- **Brief**
From the data below, repeat exactly the lines from the line with "C1: none -> 15nF (+9V, GND)" to the line with "C6: 4.7uF (plus", both included.

(Content revision data)
※ ※ ※
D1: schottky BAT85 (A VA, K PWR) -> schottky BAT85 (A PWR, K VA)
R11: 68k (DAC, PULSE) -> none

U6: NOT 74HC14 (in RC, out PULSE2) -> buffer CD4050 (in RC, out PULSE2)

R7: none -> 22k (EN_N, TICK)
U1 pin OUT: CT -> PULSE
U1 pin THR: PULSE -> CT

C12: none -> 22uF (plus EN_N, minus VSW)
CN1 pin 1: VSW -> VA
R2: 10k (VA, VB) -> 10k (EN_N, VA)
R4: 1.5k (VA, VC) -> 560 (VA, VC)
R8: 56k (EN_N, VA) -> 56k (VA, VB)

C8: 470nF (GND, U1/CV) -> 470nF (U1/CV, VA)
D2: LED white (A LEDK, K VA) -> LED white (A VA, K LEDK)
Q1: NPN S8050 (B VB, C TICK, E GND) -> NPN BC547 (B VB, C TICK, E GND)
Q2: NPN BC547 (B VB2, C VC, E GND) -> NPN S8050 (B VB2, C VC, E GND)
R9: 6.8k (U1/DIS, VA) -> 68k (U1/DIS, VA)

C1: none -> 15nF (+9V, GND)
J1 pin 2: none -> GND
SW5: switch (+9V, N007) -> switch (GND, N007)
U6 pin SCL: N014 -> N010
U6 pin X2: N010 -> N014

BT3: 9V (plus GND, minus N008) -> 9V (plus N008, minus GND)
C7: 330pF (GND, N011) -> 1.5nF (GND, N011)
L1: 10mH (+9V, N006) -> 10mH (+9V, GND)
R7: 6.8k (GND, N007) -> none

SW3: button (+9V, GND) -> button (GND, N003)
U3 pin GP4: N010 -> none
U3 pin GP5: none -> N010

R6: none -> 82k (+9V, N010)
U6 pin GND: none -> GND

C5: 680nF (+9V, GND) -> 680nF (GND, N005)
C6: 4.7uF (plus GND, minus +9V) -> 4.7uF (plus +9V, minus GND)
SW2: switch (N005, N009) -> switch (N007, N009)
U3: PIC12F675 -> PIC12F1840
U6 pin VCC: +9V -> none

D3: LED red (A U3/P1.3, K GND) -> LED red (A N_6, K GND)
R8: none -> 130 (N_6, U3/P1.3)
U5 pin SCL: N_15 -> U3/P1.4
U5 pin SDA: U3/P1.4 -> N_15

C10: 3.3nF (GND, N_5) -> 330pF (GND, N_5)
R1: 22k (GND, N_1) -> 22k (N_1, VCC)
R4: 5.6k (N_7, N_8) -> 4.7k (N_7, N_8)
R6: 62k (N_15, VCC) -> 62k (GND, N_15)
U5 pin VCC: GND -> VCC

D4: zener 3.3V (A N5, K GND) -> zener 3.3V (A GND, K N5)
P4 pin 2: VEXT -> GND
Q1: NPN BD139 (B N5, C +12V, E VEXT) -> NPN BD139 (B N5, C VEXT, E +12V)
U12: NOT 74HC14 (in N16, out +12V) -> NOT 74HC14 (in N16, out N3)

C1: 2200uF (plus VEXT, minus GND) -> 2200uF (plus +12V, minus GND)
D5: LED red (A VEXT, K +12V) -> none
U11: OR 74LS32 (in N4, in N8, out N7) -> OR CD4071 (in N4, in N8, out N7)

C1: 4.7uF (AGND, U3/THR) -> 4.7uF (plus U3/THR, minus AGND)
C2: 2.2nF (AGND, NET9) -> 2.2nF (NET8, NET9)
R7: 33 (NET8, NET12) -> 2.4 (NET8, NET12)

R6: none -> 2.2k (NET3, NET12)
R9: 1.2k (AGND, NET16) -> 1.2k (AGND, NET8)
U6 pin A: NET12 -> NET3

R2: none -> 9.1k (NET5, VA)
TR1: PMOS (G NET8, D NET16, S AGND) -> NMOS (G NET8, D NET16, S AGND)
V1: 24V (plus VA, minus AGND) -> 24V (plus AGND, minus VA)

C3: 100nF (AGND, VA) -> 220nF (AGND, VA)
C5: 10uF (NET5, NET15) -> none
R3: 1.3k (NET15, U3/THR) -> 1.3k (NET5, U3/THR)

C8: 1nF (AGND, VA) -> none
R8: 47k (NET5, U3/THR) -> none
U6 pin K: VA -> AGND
※ ※ ※
- **Output of the exercise**
C1: none -> 15nF (+9V, GND)
J1 pin 2: none -> GND
SW5: switch (+9V, N007) -> switch (GND, N007)
U6 pin SCL: N014 -> N010
U6 pin X2: N010 -> N014

BT3: 9V (plus GND, minus N008) -> 9V (plus N008, minus GND)
C7: 330pF (GND, N011) -> 1.5nF (GND, N011)
L1: 10mH (+9V, N006) -> 10mH (+9V, GND)
R7: 6.8k (GND, N007) -> none

SW3: button (+9V, GND) -> button (GND, N003)
U3 pin GP4: N010 -> none
U3 pin GP5: none -> N010

R6: none -> 82k (+9V, N010)
U6 pin GND: none -> GND

C5: 680nF (+9V, GND) -> 680nF (GND, N005)
C6: 4.7uF (plus GND, minus +9V) -> 4.7uF (plus +9V, minus GND)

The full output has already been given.